Task to carry out:
Reproduce the items below verbatim, starting at the line containing "Image resolution: width=924 pixels, height=1311" and ending at the line containing "summery (500, 1074)", with both of those lines included.

>> Start Supplied material

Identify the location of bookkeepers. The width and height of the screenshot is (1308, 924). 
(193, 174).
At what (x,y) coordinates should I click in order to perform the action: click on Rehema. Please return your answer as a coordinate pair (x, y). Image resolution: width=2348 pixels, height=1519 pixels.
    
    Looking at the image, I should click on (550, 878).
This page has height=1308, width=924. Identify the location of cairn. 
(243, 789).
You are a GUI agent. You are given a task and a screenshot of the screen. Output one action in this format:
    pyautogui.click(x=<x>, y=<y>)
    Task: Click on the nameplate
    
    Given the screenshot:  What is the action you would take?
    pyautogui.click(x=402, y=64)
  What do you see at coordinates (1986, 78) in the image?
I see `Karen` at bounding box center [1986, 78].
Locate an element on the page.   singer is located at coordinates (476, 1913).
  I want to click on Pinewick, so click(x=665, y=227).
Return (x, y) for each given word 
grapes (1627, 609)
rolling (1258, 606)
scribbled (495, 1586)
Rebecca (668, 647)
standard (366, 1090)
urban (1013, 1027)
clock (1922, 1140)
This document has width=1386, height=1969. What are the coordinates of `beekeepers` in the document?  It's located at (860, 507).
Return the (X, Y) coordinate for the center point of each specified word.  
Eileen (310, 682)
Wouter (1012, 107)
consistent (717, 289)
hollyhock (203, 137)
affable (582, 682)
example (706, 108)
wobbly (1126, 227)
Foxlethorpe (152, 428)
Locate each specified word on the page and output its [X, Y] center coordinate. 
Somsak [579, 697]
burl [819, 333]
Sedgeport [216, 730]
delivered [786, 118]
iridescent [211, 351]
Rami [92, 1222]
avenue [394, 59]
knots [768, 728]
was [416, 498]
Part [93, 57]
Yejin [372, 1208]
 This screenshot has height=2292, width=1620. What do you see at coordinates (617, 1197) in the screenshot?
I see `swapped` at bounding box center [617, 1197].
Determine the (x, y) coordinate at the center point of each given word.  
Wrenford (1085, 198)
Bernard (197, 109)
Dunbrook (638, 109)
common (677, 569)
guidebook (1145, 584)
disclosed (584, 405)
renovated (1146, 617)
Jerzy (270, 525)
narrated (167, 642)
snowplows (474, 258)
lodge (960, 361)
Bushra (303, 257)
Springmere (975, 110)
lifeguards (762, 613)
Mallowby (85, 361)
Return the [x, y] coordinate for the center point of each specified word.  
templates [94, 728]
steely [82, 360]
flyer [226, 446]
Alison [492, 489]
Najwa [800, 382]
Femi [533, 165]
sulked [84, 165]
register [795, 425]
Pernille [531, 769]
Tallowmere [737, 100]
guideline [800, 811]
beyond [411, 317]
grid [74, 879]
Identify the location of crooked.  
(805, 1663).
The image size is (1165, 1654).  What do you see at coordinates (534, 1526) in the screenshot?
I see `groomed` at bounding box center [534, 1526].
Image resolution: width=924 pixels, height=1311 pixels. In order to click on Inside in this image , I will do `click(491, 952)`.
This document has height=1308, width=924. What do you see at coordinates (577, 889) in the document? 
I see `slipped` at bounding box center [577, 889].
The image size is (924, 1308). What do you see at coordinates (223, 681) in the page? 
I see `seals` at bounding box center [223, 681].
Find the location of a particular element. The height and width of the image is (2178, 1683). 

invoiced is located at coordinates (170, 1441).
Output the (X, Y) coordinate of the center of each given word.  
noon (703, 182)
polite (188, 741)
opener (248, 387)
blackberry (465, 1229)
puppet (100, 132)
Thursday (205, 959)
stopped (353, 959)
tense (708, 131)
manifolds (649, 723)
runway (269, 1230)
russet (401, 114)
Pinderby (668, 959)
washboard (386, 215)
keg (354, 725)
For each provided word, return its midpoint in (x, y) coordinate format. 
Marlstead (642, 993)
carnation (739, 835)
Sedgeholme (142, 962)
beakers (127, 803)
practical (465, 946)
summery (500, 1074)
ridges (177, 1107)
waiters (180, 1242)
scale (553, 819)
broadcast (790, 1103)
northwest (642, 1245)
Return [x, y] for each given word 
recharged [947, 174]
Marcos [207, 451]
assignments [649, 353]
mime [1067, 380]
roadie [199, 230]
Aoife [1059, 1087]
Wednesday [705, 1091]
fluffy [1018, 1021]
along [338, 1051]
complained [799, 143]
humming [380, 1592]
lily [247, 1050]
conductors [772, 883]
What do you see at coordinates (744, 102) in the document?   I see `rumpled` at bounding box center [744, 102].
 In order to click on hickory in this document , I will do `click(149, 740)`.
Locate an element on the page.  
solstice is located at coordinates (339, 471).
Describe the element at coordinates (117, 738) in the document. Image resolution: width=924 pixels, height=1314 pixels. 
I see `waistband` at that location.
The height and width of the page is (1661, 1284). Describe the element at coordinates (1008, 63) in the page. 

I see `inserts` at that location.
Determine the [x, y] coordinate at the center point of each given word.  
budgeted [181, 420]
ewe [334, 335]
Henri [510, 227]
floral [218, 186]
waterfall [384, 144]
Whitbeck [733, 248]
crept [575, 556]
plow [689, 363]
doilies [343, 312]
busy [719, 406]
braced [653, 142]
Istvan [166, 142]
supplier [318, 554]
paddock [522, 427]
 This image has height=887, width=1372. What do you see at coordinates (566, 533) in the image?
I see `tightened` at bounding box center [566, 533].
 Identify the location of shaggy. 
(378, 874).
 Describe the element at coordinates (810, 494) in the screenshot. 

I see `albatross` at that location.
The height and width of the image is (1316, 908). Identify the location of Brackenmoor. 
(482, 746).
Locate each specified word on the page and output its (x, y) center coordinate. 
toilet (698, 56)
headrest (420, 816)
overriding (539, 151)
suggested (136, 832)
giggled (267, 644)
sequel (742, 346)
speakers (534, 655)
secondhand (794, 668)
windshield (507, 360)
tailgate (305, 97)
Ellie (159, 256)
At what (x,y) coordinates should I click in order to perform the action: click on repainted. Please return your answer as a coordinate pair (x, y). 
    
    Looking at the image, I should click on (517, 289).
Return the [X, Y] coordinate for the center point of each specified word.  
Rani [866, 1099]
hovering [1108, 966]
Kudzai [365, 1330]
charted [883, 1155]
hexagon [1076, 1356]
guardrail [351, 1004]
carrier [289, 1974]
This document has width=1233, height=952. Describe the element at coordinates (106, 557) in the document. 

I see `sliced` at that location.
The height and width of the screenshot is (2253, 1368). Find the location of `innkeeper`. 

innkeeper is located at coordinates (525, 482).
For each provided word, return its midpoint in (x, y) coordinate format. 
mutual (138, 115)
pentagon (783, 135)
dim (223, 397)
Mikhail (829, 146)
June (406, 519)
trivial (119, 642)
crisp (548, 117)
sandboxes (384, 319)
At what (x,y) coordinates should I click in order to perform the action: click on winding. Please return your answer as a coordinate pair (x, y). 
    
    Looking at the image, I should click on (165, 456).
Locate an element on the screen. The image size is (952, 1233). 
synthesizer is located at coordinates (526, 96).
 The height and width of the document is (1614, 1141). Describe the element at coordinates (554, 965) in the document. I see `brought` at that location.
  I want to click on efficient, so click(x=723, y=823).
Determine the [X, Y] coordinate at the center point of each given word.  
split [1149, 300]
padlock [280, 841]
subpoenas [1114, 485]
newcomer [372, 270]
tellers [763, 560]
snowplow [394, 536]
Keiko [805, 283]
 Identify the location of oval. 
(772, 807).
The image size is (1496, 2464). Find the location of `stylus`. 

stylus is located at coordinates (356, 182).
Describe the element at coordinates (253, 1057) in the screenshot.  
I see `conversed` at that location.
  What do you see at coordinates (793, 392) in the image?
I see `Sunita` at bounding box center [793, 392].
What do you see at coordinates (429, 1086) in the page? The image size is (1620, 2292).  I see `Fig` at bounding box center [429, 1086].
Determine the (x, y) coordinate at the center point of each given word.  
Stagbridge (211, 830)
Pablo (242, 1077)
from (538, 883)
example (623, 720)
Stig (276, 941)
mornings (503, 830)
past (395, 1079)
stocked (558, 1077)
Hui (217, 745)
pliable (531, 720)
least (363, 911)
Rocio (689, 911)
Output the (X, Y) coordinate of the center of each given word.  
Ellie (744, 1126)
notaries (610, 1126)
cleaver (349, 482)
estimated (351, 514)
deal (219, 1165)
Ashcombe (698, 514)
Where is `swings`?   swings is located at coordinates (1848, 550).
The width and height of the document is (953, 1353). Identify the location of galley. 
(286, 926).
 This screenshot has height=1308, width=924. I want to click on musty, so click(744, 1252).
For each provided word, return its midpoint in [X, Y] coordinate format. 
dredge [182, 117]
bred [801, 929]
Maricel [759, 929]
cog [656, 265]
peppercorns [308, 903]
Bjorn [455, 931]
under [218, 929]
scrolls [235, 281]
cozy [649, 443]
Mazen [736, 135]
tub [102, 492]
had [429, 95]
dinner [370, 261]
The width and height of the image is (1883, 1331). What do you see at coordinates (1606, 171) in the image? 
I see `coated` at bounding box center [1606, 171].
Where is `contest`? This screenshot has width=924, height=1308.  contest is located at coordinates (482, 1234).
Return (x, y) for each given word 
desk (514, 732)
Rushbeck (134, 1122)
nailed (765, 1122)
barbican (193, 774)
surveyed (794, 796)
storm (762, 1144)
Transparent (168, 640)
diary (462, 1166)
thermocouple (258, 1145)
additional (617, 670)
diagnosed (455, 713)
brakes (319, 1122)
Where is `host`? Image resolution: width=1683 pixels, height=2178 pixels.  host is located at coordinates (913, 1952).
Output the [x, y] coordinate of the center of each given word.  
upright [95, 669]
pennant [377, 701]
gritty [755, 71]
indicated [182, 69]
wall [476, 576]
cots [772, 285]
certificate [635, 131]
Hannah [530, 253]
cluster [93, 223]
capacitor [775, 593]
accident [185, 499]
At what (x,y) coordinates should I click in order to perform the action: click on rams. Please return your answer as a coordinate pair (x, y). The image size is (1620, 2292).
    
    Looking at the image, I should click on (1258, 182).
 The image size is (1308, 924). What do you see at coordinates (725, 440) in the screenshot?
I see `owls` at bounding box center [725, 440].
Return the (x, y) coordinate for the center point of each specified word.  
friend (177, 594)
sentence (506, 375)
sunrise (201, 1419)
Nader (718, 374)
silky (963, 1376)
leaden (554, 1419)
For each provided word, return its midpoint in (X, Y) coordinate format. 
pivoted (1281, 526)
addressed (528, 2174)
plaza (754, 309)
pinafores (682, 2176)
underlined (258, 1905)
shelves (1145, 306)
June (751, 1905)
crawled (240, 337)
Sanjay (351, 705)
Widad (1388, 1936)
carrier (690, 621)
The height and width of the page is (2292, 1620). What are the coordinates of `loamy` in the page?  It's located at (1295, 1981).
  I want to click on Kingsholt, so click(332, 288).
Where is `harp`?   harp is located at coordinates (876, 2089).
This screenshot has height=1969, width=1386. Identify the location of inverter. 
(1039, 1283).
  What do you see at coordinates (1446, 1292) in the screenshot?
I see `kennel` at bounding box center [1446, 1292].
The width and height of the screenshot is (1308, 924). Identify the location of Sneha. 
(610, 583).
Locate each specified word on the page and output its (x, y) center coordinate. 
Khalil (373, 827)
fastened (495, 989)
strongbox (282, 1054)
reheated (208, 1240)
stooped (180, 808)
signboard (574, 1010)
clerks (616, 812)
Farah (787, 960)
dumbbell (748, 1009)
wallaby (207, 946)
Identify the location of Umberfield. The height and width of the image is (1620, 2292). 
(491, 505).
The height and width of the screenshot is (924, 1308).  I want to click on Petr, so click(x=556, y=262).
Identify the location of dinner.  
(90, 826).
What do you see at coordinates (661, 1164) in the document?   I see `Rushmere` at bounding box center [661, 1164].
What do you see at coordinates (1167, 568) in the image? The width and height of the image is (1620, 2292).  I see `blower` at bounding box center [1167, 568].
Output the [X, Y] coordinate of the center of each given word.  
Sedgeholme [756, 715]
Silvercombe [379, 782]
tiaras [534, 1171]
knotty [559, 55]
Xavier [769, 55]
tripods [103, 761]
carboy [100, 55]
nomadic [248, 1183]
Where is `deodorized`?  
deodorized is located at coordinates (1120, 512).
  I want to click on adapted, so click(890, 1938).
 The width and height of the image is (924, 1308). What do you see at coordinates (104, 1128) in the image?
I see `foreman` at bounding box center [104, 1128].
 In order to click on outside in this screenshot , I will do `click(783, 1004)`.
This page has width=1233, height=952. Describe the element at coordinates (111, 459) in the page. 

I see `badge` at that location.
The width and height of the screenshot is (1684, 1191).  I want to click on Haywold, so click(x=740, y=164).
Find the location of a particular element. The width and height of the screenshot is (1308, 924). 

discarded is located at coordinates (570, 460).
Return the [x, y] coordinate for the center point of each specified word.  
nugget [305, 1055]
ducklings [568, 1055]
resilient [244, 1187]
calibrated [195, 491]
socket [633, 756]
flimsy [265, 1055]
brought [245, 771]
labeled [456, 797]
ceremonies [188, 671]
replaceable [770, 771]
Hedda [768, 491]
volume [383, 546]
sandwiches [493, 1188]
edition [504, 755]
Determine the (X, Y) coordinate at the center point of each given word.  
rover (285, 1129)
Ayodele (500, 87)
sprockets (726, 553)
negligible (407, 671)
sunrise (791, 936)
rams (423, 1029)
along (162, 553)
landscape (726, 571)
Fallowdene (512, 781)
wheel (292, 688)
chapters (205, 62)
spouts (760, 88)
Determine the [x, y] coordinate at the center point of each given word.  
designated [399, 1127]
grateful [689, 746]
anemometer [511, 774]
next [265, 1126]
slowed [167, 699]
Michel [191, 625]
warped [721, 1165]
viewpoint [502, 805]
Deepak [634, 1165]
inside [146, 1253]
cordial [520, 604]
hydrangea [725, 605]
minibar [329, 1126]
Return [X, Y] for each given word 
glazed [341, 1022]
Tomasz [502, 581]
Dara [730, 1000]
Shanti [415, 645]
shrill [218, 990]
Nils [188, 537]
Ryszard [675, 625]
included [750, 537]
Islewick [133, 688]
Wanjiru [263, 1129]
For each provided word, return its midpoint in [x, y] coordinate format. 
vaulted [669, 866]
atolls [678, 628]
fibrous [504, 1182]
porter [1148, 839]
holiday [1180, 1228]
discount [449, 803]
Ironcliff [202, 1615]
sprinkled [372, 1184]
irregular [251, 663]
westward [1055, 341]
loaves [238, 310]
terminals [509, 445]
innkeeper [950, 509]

>> End Supplied material

Response below:
Image resolution: width=924 pixels, height=1311 pixels. In order to click on Inside in this image , I will do `click(491, 952)`.
This document has height=1308, width=924. What do you see at coordinates (577, 889) in the document? 
I see `slipped` at bounding box center [577, 889].
The image size is (924, 1308). What do you see at coordinates (223, 681) in the page? 
I see `seals` at bounding box center [223, 681].
Find the location of a particular element. The height and width of the image is (2178, 1683). 

invoiced is located at coordinates (170, 1441).
Output the (X, Y) coordinate of the center of each given word.  
noon (703, 182)
polite (188, 741)
opener (248, 387)
blackberry (465, 1229)
puppet (100, 132)
Thursday (205, 959)
stopped (353, 959)
tense (708, 131)
manifolds (649, 723)
runway (269, 1230)
russet (401, 114)
Pinderby (668, 959)
washboard (386, 215)
keg (354, 725)
For each provided word, return its midpoint in (x, y) coordinate format. 
Marlstead (642, 993)
carnation (739, 835)
Sedgeholme (142, 962)
beakers (127, 803)
practical (465, 946)
summery (500, 1074)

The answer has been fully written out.